**Activity**
For the data below, work out how many lines include the string "SERVO" and report only the number.

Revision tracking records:
Content starts
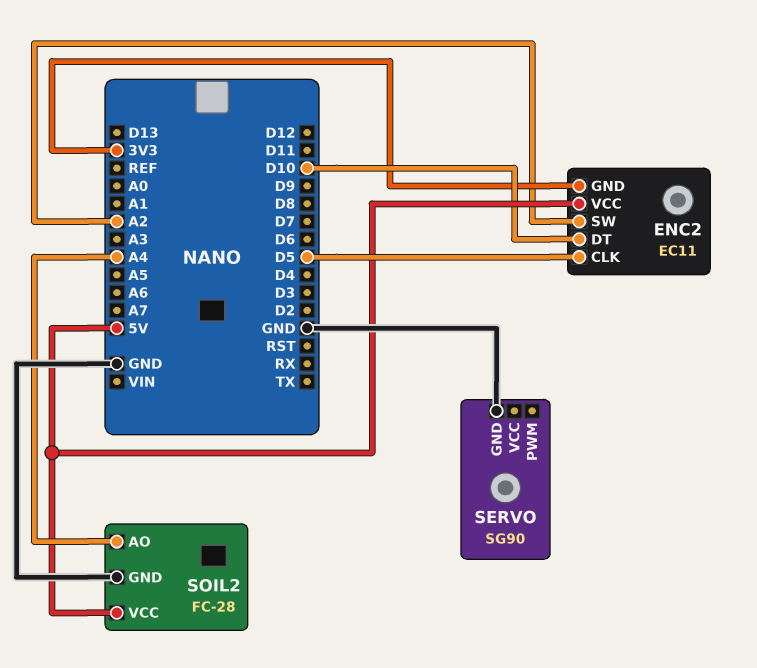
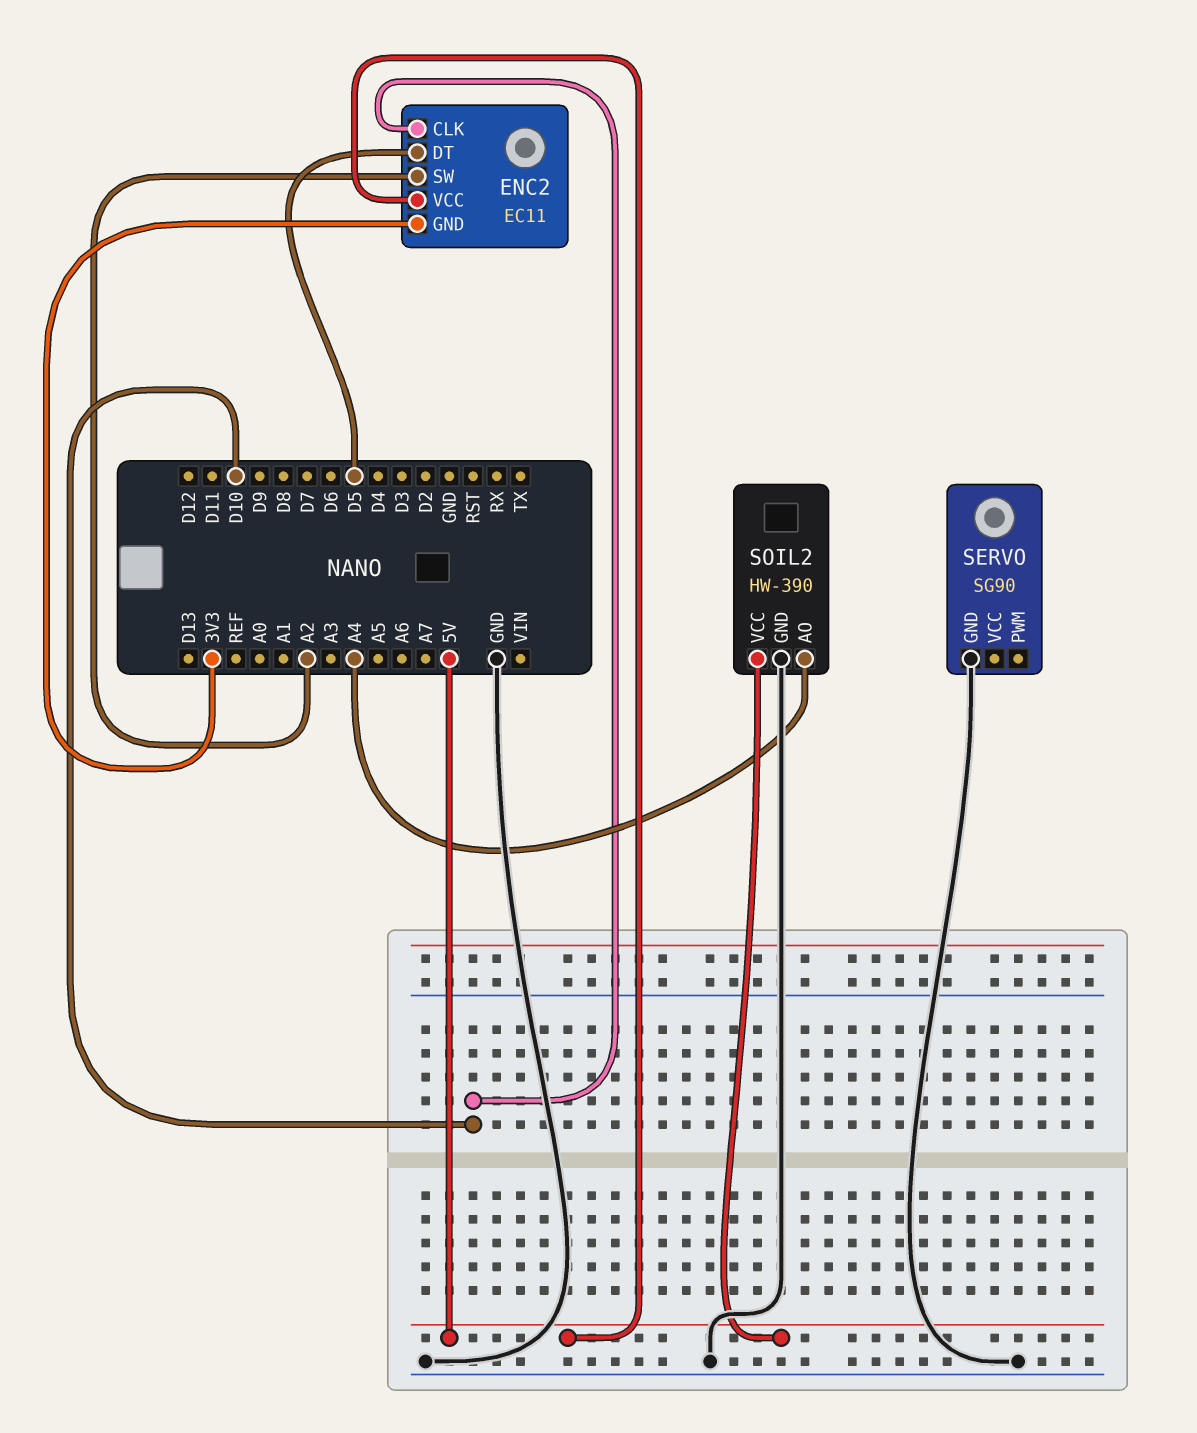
ENC2 pin CLK: D5 -> D10
ENC2 pin DT: D10 -> D5
SOIL2: FC-28 -> HW-390

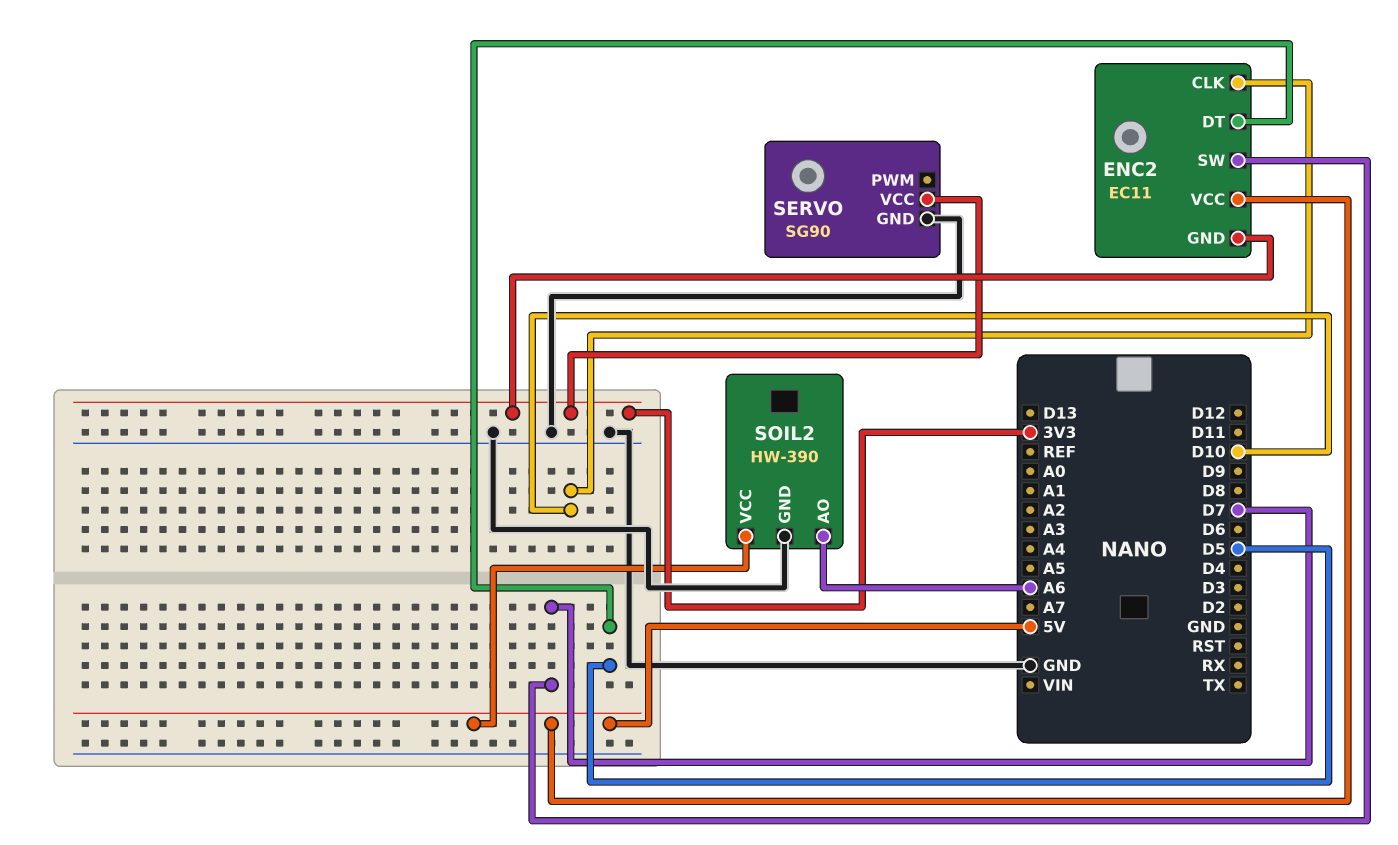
ENC2 pin SW: A2 -> D7
SERVO pin VCC: none -> 3V3
SOIL2 pin AO: A4 -> A6

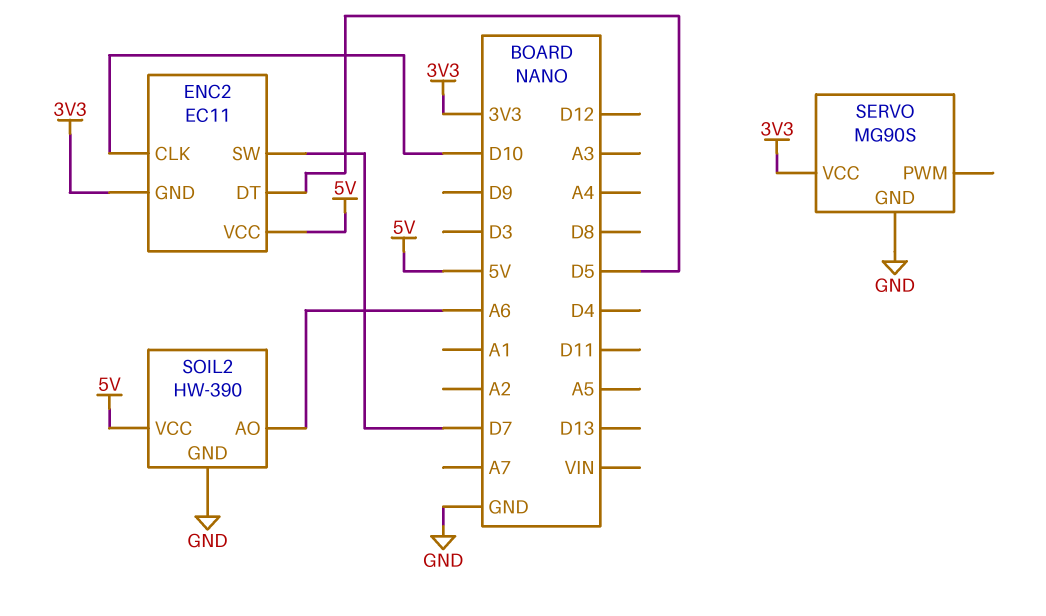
SERVO: SG90 -> MG90S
Content ends
**Response area**
2